Work required.
Skipping all pictures, please restate word for word the lines from the one that contains "120 m inside the frame." through the last line of the entries.

Data for this task.

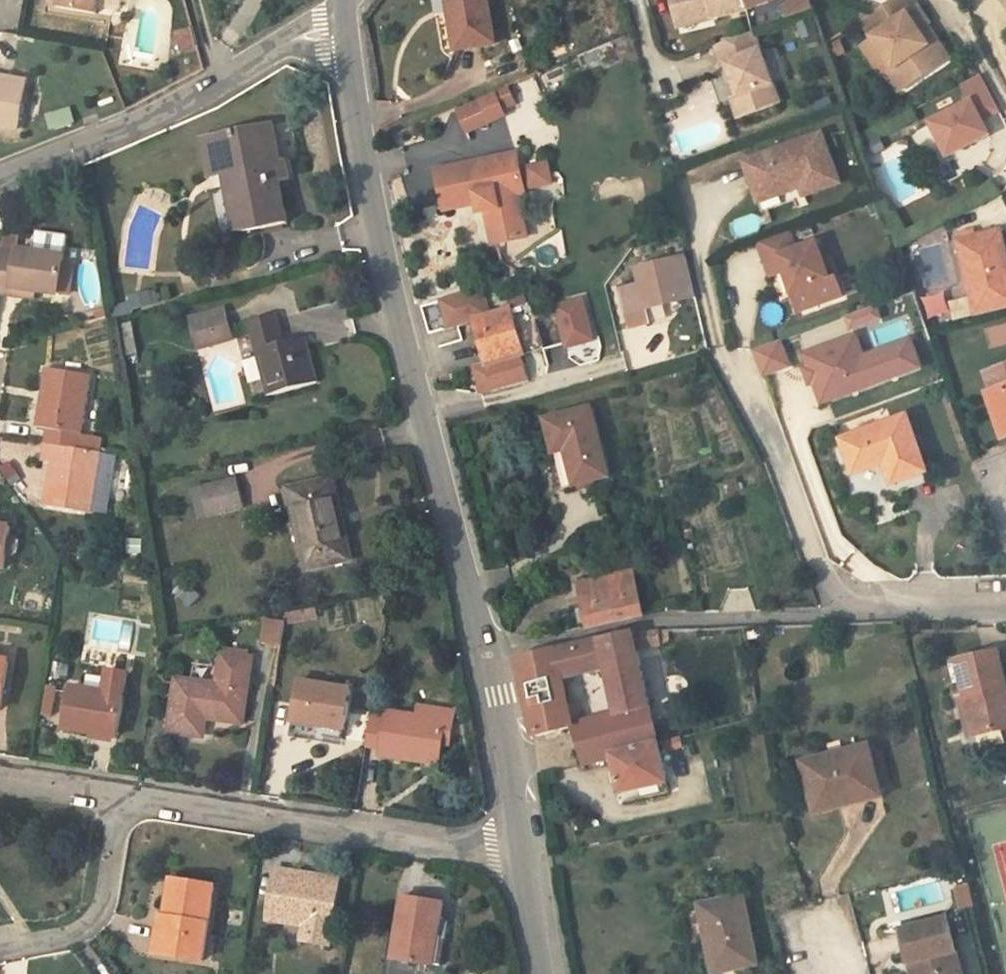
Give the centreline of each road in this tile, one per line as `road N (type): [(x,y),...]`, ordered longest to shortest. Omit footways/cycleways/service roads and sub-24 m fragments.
road 1 (tertiary): [(491,655),(399,324),(345,31)]
road 2 (residential): [(521,840),(495,847),(303,826),(126,794)]
road 3 (residential): [(0,182),(144,123),(316,34),(345,31)]
road 4 (residential): [(847,613),(641,623),(491,655)]
road 5 (residential): [(741,362),(817,562),(847,613)]
road 6 (residential): [(126,794),(109,884),(93,923),(64,939),(0,951)]
road 7 (tertiary): [(521,840),(491,655)]
road 8 (residential): [(1005,606),(847,613)]
road 9 (tertiary): [(541,973),(521,840)]
road 10 (residential): [(126,794),(0,777)]

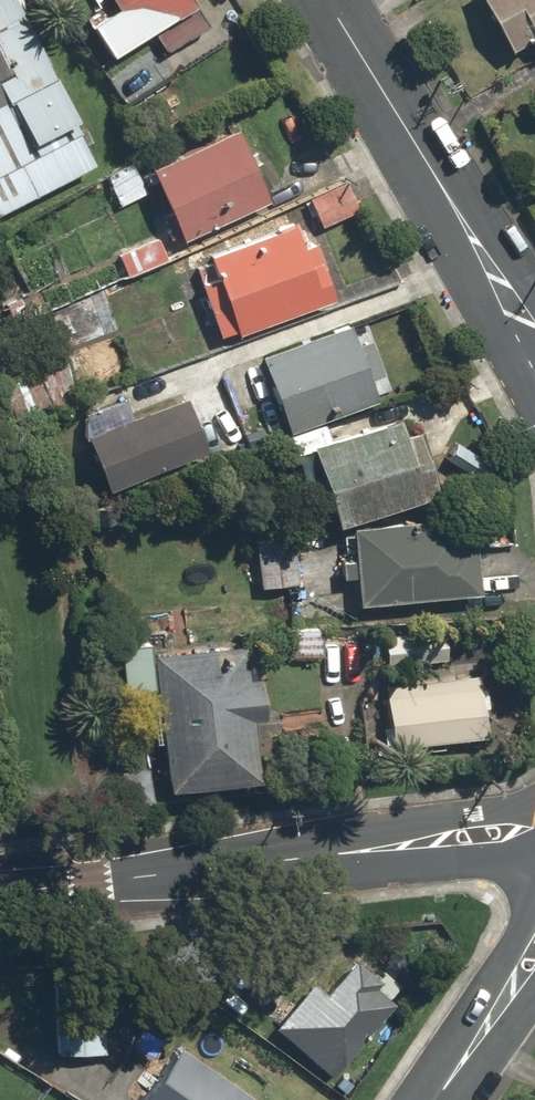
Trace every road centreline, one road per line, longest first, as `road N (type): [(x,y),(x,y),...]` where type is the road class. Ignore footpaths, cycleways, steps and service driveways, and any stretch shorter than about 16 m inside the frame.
road 1 (residential): [(534,834),(0,898)]
road 2 (residential): [(534,354),(318,0)]
road 3 (tertiary): [(428,1099),(534,939)]

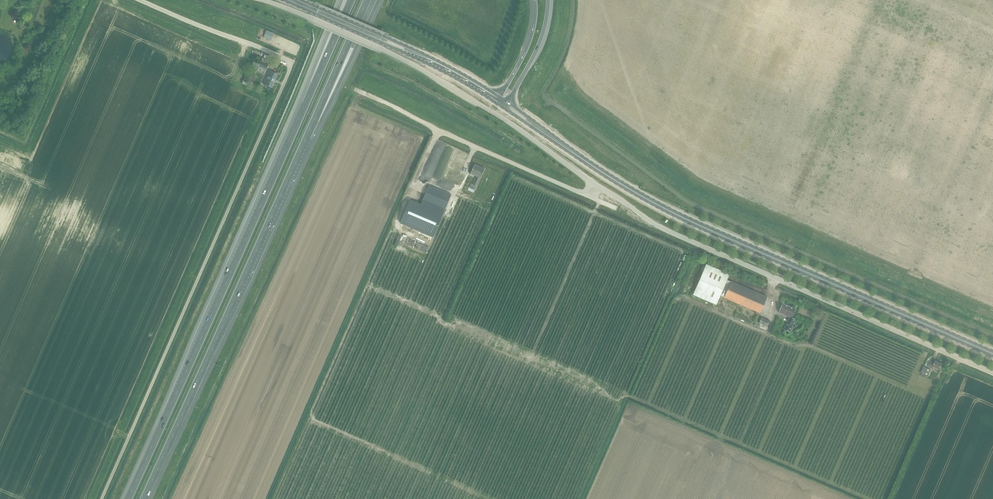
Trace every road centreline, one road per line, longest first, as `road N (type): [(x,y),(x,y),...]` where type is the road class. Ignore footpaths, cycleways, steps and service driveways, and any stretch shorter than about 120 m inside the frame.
road 1 (unclassified): [(293,62),(101,498)]
road 2 (primary): [(569,149),(679,216),(992,354)]
road 3 (unclassified): [(992,372),(660,226),(593,179)]
road 4 (motorway): [(305,105),(128,498)]
road 5 (motorway): [(144,498),(306,139)]
road 6 (unclassified): [(593,179),(409,62),(266,0)]
road 7 (unclassified): [(354,88),(584,196)]
road 8 (unclassified): [(293,62),(140,0)]
road 9 (primary): [(283,0),(436,62)]
road 10 (motorway): [(306,139),(379,0)]
road 11 (motorway): [(306,139),(367,0)]
road 12 (primary): [(436,62),(301,0)]

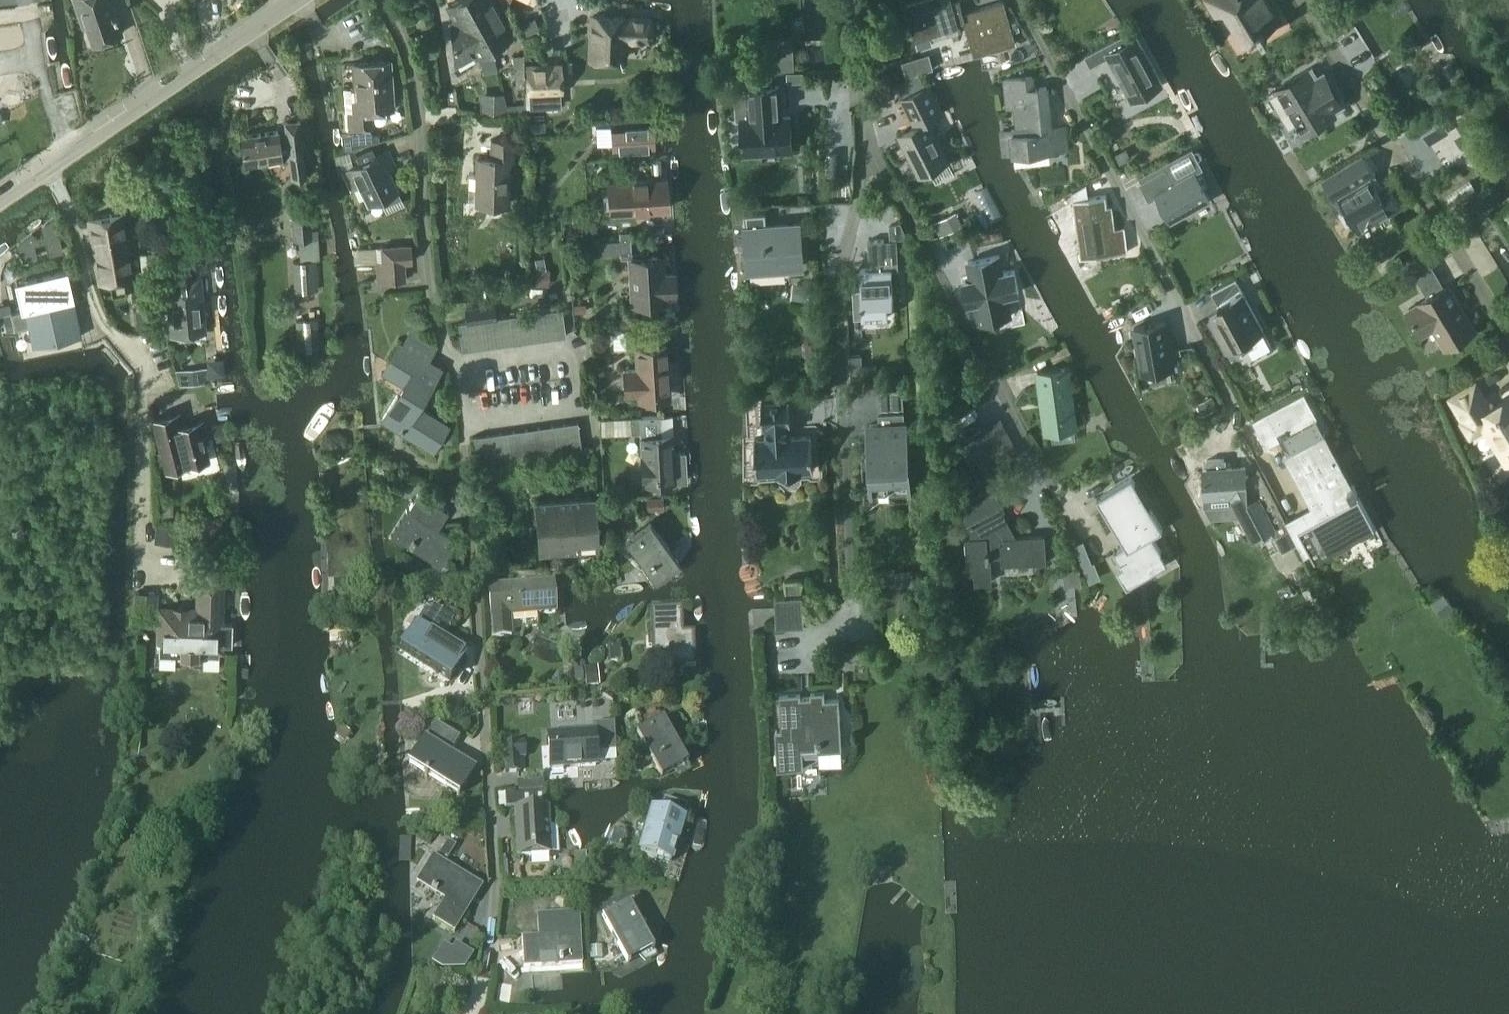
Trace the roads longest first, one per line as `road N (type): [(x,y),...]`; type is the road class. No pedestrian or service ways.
road 1 (residential): [(483,974),(493,891),(461,396),(432,295),(418,99),(409,53),(383,0)]
road 2 (residential): [(1240,419),(1017,0)]
road 3 (residential): [(852,583),(843,314),(871,137)]
road 4 (residential): [(1050,483),(871,137)]
road 5 (residential): [(0,201),(301,0)]
road 6 (residential): [(871,137),(856,0)]

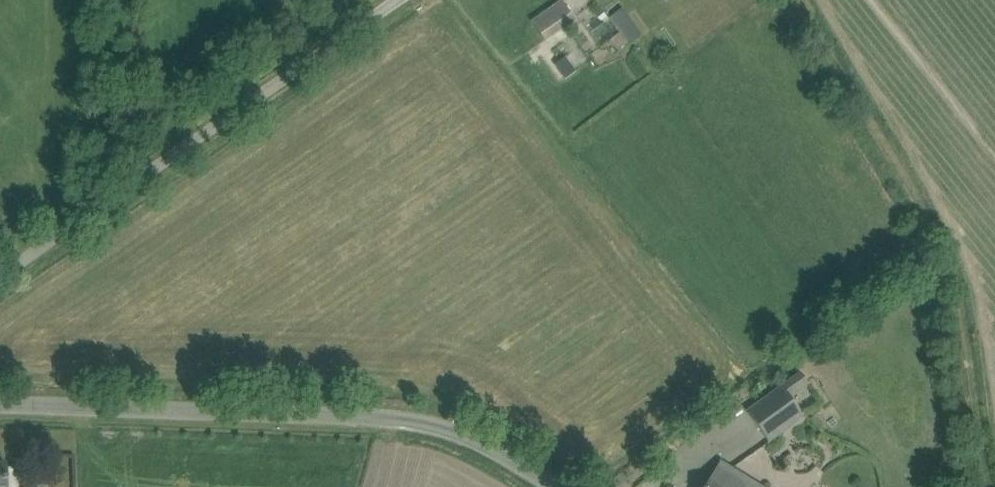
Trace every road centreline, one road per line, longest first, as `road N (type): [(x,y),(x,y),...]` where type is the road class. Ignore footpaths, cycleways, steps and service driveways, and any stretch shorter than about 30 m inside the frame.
road 1 (unclassified): [(553,486),(421,424),(0,408)]
road 2 (track): [(796,0),(925,228),(961,486)]
road 3 (unclassified): [(0,290),(405,0)]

Answer to the problem.
Trace every road centreline, one road per line, longest first, as `road N (type): [(x,y),(x,y),...]` where type is the road class. Ignore footpaths, cycleways, steps and service driveways, and any stretch shorter than about 120 m inside the frame.
road 1 (unclassified): [(293,62),(101,498)]
road 2 (primary): [(569,149),(679,216),(992,354)]
road 3 (unclassified): [(992,372),(660,226),(593,179)]
road 4 (motorway): [(305,105),(128,498)]
road 5 (motorway): [(144,498),(306,139)]
road 6 (unclassified): [(593,179),(409,62),(266,0)]
road 7 (unclassified): [(354,88),(584,196)]
road 8 (unclassified): [(293,62),(140,0)]
road 9 (primary): [(283,0),(436,62)]
road 10 (motorway): [(306,139),(379,0)]
road 11 (motorway): [(306,139),(367,0)]
road 12 (primary): [(436,62),(301,0)]

Trace the roads longest first, one per line as `road N (type): [(x,y),...]`; type is the road class. No pedestrian or service ways.
road 1 (residential): [(483,974),(493,891),(461,396),(432,295),(418,99),(409,53),(383,0)]
road 2 (residential): [(1240,419),(1017,0)]
road 3 (residential): [(852,583),(843,314),(871,137)]
road 4 (residential): [(1050,483),(871,137)]
road 5 (residential): [(0,201),(301,0)]
road 6 (residential): [(871,137),(856,0)]

Trace every road centreline, one road per line, longest first, as `road N (type): [(x,y),(x,y),...]` where type is the road class. Ignore footpaths, cycleways, steps and service driveways, and any stretch shorter than about 30 m inside the frame.
road 1 (unclassified): [(553,486),(421,424),(0,408)]
road 2 (track): [(796,0),(925,228),(961,486)]
road 3 (unclassified): [(0,290),(405,0)]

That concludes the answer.